■ EXERCISE
In the listing below, a line holding "R5: 22 (+9V, VEXT) -> none" and a line holding "S4: button (0V, U5/PA3) -> none" mark the range. Retype both exactly, with all lines between them.

■ DATA FOR THIS TASK
________________________________________
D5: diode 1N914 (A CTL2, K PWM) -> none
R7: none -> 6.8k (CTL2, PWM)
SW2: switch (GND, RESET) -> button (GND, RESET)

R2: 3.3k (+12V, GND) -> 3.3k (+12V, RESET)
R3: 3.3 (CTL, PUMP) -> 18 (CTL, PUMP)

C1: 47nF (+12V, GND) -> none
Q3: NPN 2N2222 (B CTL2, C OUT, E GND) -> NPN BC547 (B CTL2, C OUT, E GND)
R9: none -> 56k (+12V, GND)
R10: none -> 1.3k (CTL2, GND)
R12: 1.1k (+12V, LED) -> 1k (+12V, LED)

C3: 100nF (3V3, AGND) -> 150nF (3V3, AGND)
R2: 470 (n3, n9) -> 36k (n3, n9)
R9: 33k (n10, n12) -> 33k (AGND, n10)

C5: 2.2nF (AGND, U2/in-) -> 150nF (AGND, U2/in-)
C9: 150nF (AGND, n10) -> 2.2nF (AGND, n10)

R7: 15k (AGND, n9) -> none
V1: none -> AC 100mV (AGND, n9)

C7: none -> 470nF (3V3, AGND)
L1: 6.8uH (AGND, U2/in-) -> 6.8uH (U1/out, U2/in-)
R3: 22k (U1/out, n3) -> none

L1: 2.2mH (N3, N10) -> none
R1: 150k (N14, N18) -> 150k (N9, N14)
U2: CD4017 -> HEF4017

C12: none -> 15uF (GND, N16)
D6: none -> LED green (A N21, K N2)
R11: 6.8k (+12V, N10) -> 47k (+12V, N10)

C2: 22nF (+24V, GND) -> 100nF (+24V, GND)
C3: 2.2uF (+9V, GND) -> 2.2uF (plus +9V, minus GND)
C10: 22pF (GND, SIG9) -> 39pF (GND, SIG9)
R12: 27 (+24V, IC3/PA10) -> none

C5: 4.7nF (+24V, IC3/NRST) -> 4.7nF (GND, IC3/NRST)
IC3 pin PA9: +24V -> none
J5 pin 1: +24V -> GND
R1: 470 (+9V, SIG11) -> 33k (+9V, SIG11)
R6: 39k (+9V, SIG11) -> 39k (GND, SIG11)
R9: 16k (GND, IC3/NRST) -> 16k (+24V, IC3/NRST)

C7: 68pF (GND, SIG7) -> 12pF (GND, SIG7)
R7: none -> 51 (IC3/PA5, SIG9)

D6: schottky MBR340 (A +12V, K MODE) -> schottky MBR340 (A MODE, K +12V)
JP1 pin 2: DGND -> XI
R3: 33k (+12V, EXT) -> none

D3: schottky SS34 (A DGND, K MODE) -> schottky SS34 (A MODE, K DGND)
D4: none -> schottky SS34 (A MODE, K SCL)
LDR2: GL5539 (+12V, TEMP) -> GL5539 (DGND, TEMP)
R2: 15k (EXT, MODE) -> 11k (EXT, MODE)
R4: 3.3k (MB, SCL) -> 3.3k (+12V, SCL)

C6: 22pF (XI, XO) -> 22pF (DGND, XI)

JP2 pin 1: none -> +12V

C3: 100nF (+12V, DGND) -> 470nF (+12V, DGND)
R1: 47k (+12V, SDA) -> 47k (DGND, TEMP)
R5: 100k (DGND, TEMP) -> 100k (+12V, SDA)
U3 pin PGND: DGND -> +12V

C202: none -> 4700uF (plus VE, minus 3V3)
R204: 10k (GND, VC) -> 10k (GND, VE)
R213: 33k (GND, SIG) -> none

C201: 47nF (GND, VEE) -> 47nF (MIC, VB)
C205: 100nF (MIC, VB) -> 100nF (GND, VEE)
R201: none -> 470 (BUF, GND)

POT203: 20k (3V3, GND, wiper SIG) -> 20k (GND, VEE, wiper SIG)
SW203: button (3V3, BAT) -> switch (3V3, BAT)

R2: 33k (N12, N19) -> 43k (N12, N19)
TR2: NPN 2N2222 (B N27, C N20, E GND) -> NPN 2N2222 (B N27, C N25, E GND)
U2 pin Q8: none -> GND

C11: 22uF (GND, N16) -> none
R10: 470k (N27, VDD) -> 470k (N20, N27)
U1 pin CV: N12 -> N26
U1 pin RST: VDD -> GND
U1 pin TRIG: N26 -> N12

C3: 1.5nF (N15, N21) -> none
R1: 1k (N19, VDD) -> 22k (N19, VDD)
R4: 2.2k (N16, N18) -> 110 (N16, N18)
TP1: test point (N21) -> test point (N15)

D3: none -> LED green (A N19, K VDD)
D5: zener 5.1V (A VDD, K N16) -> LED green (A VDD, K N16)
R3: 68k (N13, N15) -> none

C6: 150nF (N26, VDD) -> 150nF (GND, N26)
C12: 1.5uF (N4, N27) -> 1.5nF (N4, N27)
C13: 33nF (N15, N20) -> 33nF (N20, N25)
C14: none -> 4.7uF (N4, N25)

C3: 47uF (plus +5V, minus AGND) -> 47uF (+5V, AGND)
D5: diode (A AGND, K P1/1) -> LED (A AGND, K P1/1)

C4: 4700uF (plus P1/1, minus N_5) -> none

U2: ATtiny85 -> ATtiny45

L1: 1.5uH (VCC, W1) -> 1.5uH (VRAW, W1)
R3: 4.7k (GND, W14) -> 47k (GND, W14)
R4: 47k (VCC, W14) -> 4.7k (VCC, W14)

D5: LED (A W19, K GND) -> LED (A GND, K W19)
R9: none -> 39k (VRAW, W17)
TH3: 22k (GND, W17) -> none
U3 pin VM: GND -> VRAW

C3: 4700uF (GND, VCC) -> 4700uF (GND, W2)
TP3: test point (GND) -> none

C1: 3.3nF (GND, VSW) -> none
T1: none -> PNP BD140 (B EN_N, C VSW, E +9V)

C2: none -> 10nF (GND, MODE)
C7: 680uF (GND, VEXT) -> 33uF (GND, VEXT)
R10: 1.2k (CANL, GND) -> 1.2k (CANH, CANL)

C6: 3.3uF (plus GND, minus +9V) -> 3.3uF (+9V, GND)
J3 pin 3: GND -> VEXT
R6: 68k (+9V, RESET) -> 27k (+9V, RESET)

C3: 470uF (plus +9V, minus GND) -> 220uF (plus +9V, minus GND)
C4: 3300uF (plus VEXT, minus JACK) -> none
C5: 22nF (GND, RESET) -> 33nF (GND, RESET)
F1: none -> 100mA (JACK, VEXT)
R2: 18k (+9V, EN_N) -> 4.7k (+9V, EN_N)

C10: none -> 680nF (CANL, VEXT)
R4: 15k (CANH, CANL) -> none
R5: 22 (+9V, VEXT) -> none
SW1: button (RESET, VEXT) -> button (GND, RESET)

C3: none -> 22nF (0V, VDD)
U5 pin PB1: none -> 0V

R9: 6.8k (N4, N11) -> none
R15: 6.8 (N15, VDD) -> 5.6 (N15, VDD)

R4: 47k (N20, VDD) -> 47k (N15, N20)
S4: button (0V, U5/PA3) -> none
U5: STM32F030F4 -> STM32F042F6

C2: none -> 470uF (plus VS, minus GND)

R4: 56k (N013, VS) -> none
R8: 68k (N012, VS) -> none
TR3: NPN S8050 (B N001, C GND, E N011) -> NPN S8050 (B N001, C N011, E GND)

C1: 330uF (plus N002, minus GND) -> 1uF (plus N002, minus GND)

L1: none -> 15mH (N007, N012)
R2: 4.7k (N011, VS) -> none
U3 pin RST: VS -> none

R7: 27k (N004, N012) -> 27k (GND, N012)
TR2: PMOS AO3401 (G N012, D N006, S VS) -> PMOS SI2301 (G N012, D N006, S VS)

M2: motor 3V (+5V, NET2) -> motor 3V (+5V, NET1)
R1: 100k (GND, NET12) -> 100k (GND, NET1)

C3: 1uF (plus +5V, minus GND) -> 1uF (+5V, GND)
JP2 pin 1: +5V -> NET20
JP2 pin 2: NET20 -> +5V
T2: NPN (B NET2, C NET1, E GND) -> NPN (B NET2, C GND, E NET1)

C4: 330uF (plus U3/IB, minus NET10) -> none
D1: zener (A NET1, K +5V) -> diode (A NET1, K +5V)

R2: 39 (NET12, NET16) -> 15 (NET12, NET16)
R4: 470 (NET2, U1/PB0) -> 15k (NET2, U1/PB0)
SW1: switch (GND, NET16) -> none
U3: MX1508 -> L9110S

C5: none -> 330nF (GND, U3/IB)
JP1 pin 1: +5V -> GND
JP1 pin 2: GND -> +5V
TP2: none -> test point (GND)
________________________________________
■ RESPONSE AREA
R5: 22 (+9V, VEXT) -> none
SW1: button (RESET, VEXT) -> button (GND, RESET)

C3: none -> 22nF (0V, VDD)
U5 pin PB1: none -> 0V

R9: 6.8k (N4, N11) -> none
R15: 6.8 (N15, VDD) -> 5.6 (N15, VDD)

R4: 47k (N20, VDD) -> 47k (N15, N20)
S4: button (0V, U5/PA3) -> none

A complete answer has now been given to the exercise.